◆ **Required action**: Please list all lines of the material below in which the string "image" occurs.

◆ **The data**:
**********
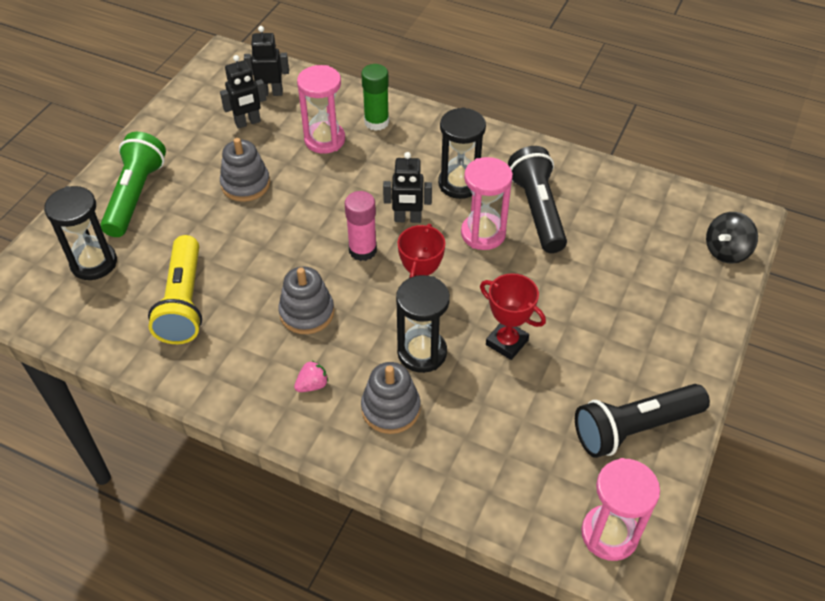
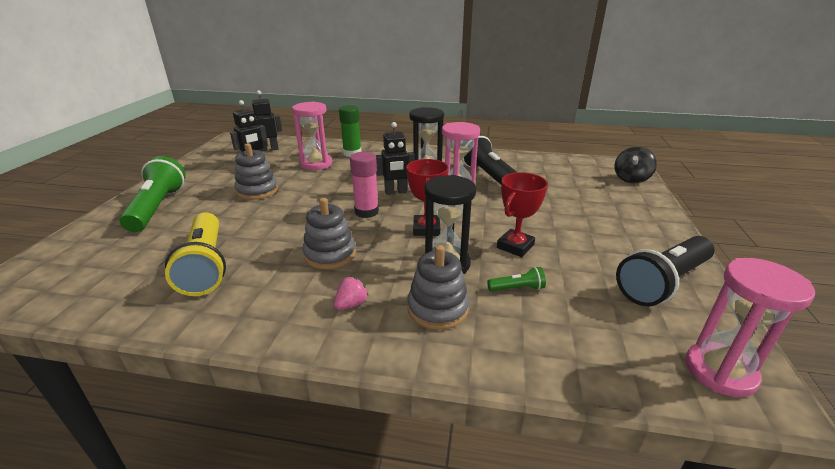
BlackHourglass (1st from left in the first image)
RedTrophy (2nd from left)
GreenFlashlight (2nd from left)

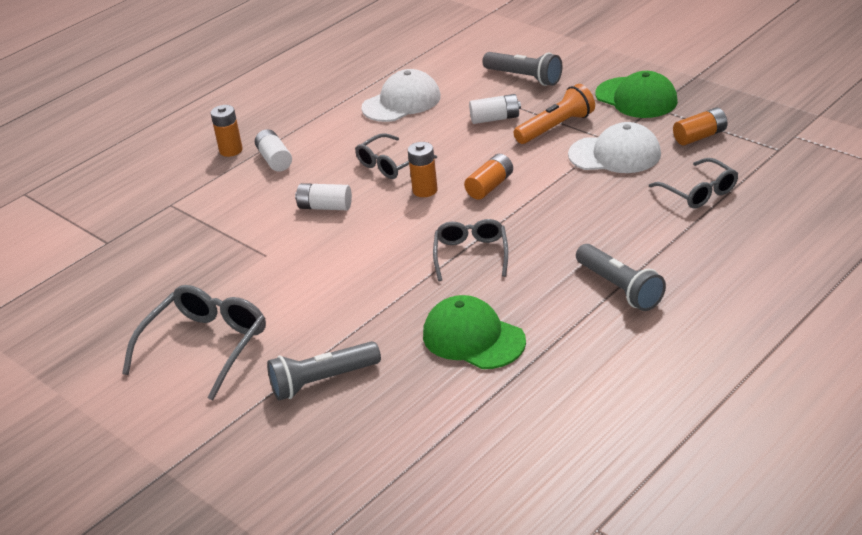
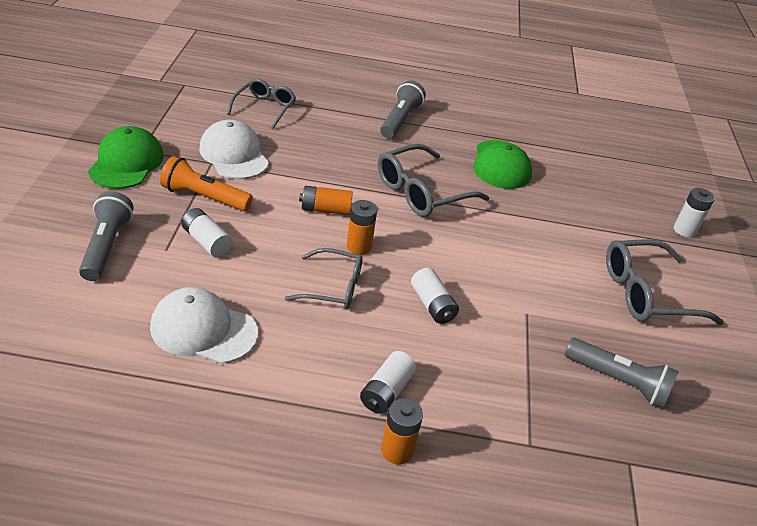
OrangeBattery (4th from left in the first image)
GreyGlasses (3rd from left)
GreyFlashlight (3rd from left)
WhiteBattery (4th from left)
**********
◆ **Your solution**:
BlackHourglass (1st from left in the first image)
OrangeBattery (4th from left in the first image)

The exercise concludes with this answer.